Information provided: Begin
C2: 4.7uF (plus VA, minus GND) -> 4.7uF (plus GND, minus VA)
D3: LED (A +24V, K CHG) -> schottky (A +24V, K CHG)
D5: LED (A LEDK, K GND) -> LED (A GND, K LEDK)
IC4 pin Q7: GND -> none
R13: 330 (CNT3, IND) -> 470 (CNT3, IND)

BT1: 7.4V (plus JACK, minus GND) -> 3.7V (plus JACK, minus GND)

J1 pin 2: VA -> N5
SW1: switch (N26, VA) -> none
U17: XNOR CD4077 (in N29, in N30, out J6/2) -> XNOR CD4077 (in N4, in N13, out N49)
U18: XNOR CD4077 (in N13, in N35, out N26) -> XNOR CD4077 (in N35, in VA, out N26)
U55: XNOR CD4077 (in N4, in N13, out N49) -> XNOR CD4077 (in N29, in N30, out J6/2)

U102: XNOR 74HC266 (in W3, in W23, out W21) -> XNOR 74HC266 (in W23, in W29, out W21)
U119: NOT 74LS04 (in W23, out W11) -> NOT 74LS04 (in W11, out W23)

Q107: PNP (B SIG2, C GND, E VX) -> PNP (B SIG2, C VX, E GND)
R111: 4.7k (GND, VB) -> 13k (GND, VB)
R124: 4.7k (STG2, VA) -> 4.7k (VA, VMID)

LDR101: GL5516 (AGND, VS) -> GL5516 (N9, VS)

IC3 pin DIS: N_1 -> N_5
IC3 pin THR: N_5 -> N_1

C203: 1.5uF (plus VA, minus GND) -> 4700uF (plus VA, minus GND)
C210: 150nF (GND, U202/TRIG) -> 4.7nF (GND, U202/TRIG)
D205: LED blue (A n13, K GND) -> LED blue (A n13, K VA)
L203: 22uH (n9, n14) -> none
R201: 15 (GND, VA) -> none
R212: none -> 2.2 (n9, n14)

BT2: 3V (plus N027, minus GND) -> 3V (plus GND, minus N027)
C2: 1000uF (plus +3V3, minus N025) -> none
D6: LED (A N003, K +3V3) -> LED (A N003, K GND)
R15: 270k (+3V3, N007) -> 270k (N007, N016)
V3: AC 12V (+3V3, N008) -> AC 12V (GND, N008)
Information provided: End
Your answer must be the records above, repeated exactly.

## Solved exercise:
C2: 4.7uF (plus VA, minus GND) -> 4.7uF (plus GND, minus VA)
D3: LED (A +24V, K CHG) -> schottky (A +24V, K CHG)
D5: LED (A LEDK, K GND) -> LED (A GND, K LEDK)
IC4 pin Q7: GND -> none
R13: 330 (CNT3, IND) -> 470 (CNT3, IND)

BT1: 7.4V (plus JACK, minus GND) -> 3.7V (plus JACK, minus GND)

J1 pin 2: VA -> N5
SW1: switch (N26, VA) -> none
U17: XNOR CD4077 (in N29, in N30, out J6/2) -> XNOR CD4077 (in N4, in N13, out N49)
U18: XNOR CD4077 (in N13, in N35, out N26) -> XNOR CD4077 (in N35, in VA, out N26)
U55: XNOR CD4077 (in N4, in N13, out N49) -> XNOR CD4077 (in N29, in N30, out J6/2)

U102: XNOR 74HC266 (in W3, in W23, out W21) -> XNOR 74HC266 (in W23, in W29, out W21)
U119: NOT 74LS04 (in W23, out W11) -> NOT 74LS04 (in W11, out W23)

Q107: PNP (B SIG2, C GND, E VX) -> PNP (B SIG2, C VX, E GND)
R111: 4.7k (GND, VB) -> 13k (GND, VB)
R124: 4.7k (STG2, VA) -> 4.7k (VA, VMID)

LDR101: GL5516 (AGND, VS) -> GL5516 (N9, VS)

IC3 pin DIS: N_1 -> N_5
IC3 pin THR: N_5 -> N_1

C203: 1.5uF (plus VA, minus GND) -> 4700uF (plus VA, minus GND)
C210: 150nF (GND, U202/TRIG) -> 4.7nF (GND, U202/TRIG)
D205: LED blue (A n13, K GND) -> LED blue (A n13, K VA)
L203: 22uH (n9, n14) -> none
R201: 15 (GND, VA) -> none
R212: none -> 2.2 (n9, n14)

BT2: 3V (plus N027, minus GND) -> 3V (plus GND, minus N027)
C2: 1000uF (plus +3V3, minus N025) -> none
D6: LED (A N003, K +3V3) -> LED (A N003, K GND)
R15: 270k (+3V3, N007) -> 270k (N007, N016)
V3: AC 12V (+3V3, N008) -> AC 12V (GND, N008)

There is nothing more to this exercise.